§ Problem to solve:
Repeat, word for word, each of the records shown below, without their pictures.

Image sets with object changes
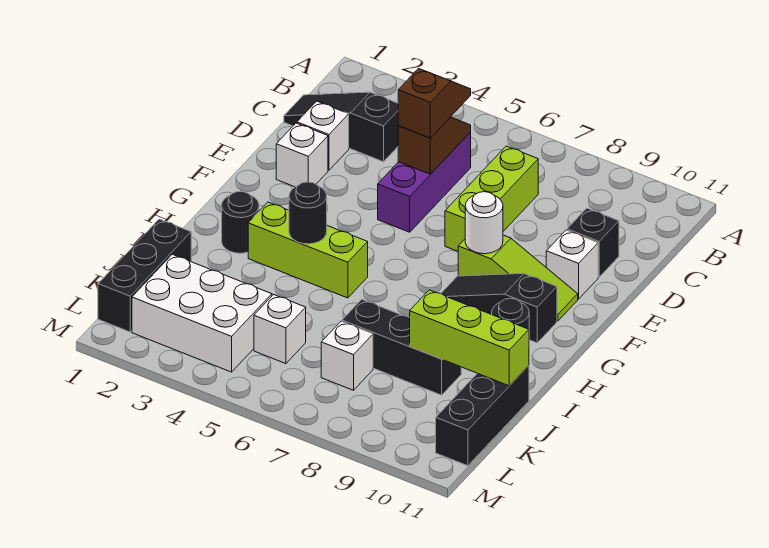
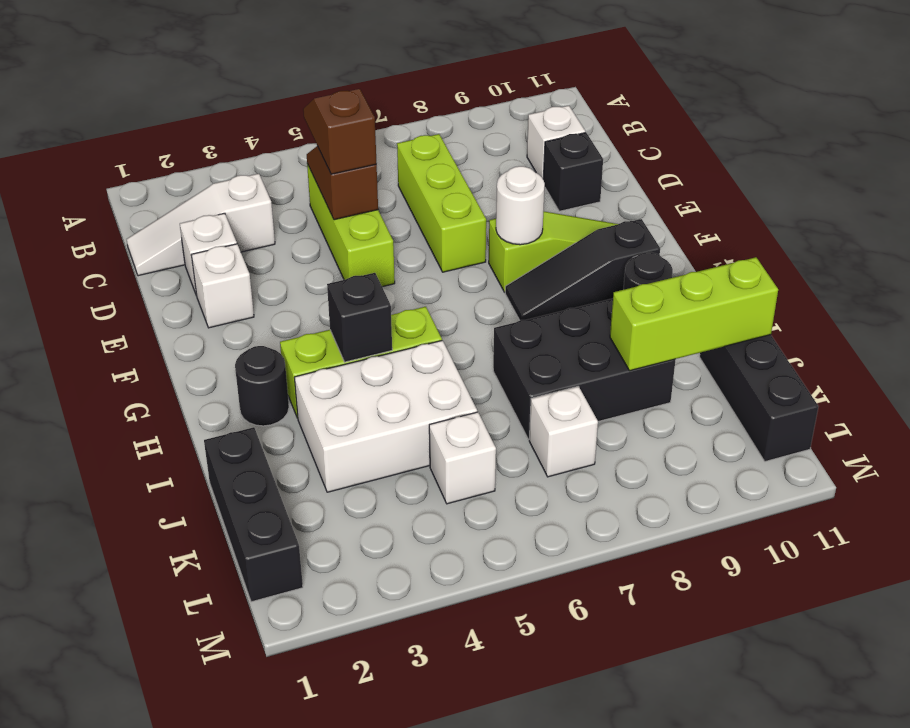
black 1x3 slope [284,92,398,162] -> white 1x3 slope [127,174,275,276]
purple 1x3 brick [378,132,471,232] -> lime 1x3 brick [307,164,395,287]
white 1x1 brick [546,230,598,299] -> white 1x1 brick moved to [527,106,585,178]
black 1x1 round brick [289,182,327,244] -> black 1x1 brick [327,273,392,362]
black 1x3 brick [342,299,461,395] -> black 2x3 brick [493,299,675,439]
white 2x3 brick [132,254,272,372] -> white 2x3 brick moved to [294,341,477,492]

§ Response area:
black 1x3 slope [284,92,398,162] -> white 1x3 slope [127,174,275,276]
purple 1x3 brick [378,132,471,232] -> lime 1x3 brick [307,164,395,287]
white 1x1 brick [546,230,598,299] -> white 1x1 brick moved to [527,106,585,178]
black 1x1 round brick [289,182,327,244] -> black 1x1 brick [327,273,392,362]
black 1x3 brick [342,299,461,395] -> black 2x3 brick [493,299,675,439]
white 2x3 brick [132,254,272,372] -> white 2x3 brick moved to [294,341,477,492]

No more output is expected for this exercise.